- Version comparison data
=== Begin Enclosure ===

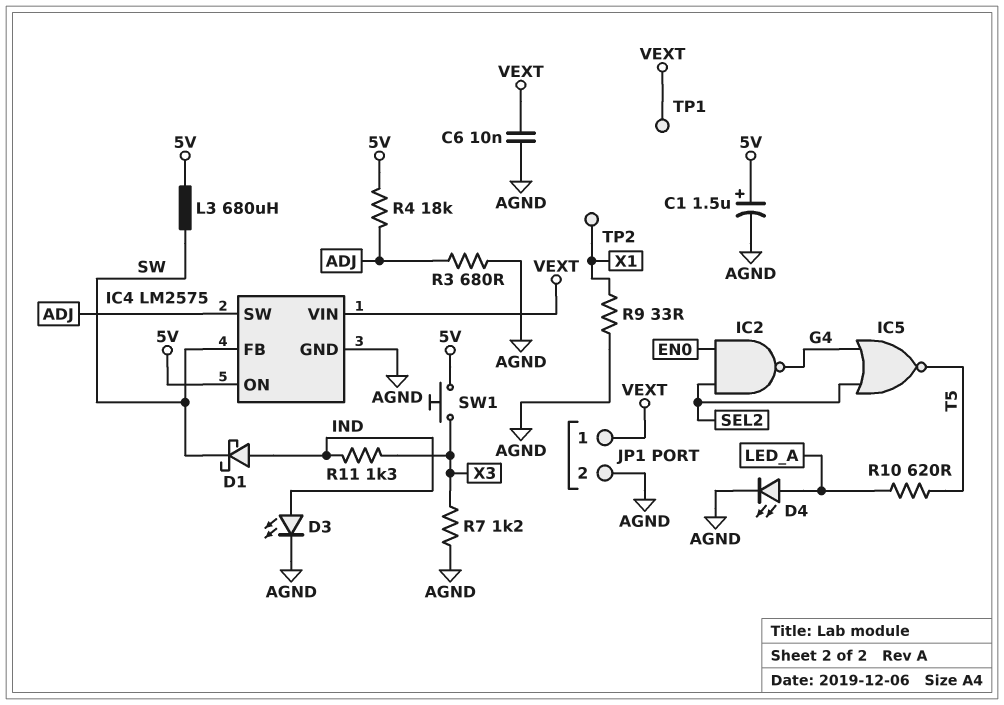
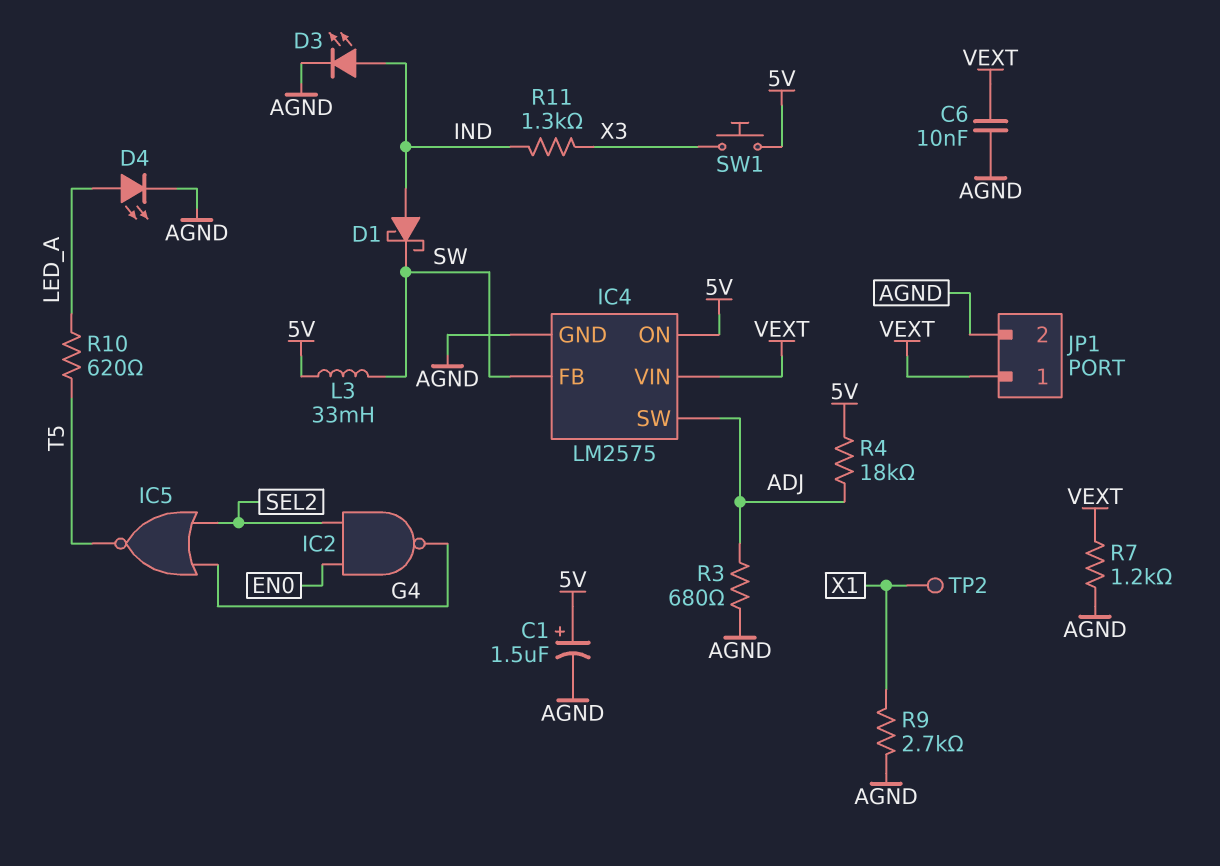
L3: 680uH (5V, SW) -> 33mH (5V, SW)
R7: 1.2k (AGND, X3) -> 1.2k (AGND, VEXT)
R9: 33 (AGND, X1) -> 2.7k (AGND, X1)
TP1: test point (VEXT) -> none

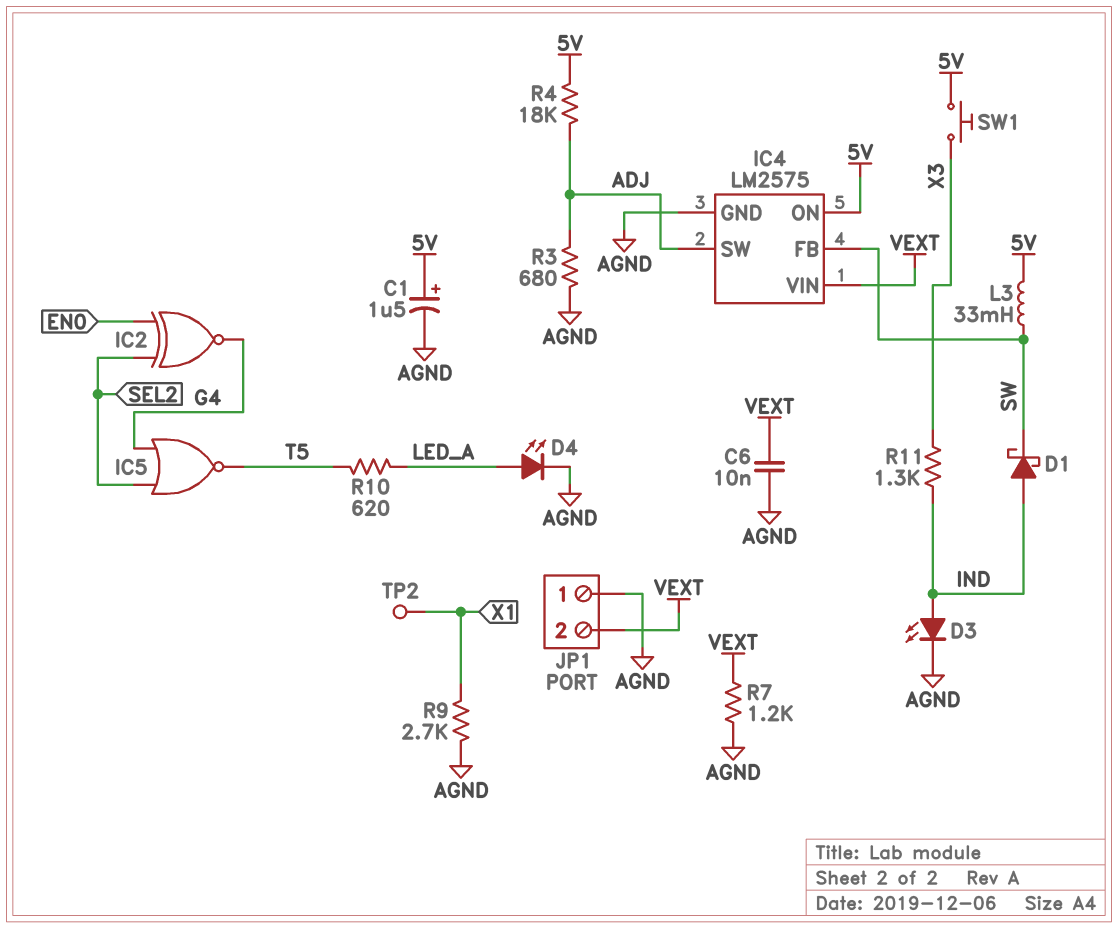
IC2: NAND (in EN0, in SEL2, out G4) -> XNOR (in EN0, in SEL2, out G4)
JP1 pin 1: VEXT -> AGND
JP1 pin 2: AGND -> VEXT

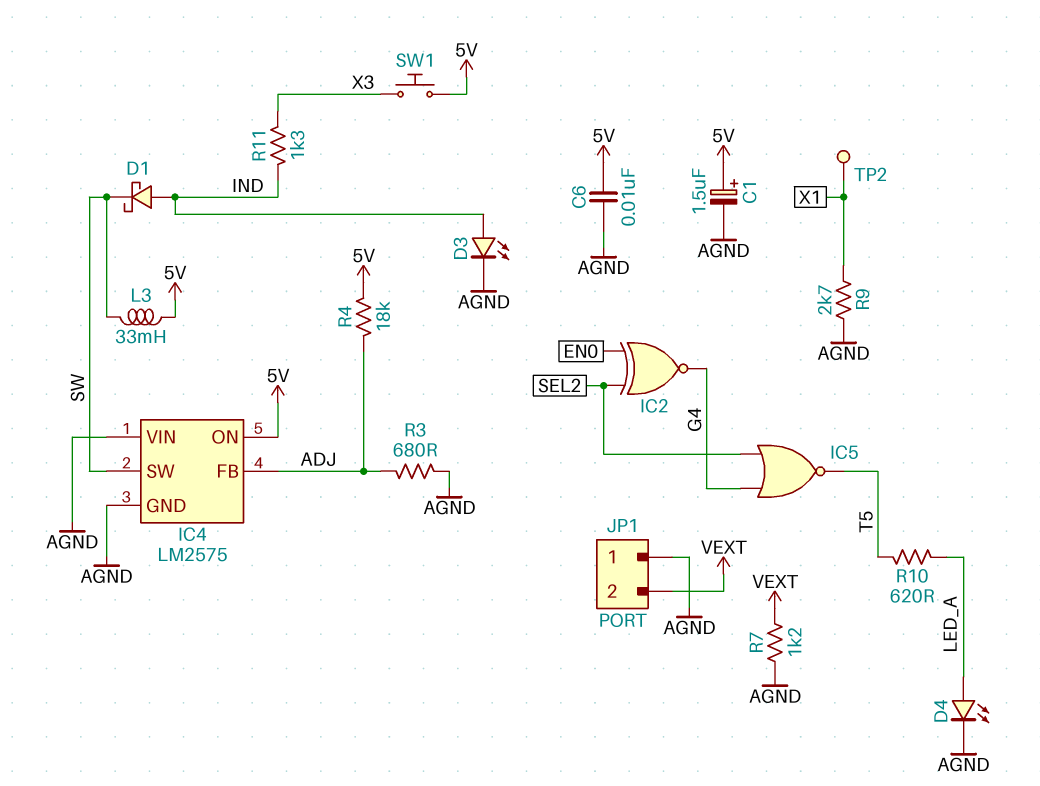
C6: 10nF (AGND, VEXT) -> 10nF (5V, AGND)
IC4 pin FB: SW -> ADJ
IC4 pin SW: ADJ -> SW
IC4 pin VIN: VEXT -> AGND

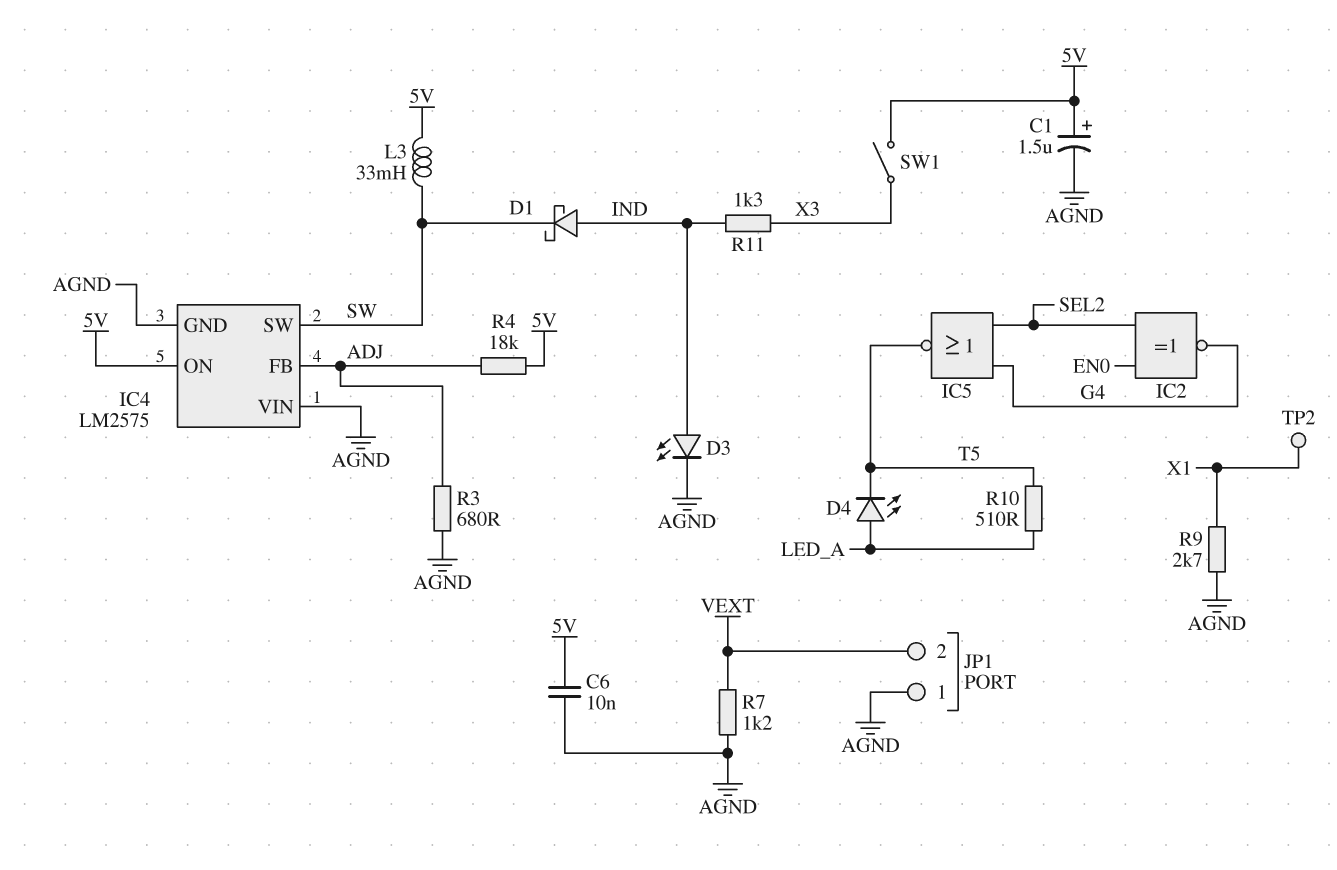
D4: LED (A LED_A, K AGND) -> LED (A LED_A, K T5)
R10: 620 (LED_A, T5) -> 510 (LED_A, T5)
SW1: button (5V, X3) -> switch (5V, X3)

=== End Enclosure ===

- EXERCISE DETAILS
The answer is every line of the data, exactly as written, with the pictures dropped.

- RESULT FOR THIS EXERCISE
L3: 680uH (5V, SW) -> 33mH (5V, SW)
R7: 1.2k (AGND, X3) -> 1.2k (AGND, VEXT)
R9: 33 (AGND, X1) -> 2.7k (AGND, X1)
TP1: test point (VEXT) -> none

IC2: NAND (in EN0, in SEL2, out G4) -> XNOR (in EN0, in SEL2, out G4)
JP1 pin 1: VEXT -> AGND
JP1 pin 2: AGND -> VEXT

C6: 10nF (AGND, VEXT) -> 10nF (5V, AGND)
IC4 pin FB: SW -> ADJ
IC4 pin SW: ADJ -> SW
IC4 pin VIN: VEXT -> AGND

D4: LED (A LED_A, K AGND) -> LED (A LED_A, K T5)
R10: 620 (LED_A, T5) -> 510 (LED_A, T5)
SW1: button (5V, X3) -> switch (5V, X3)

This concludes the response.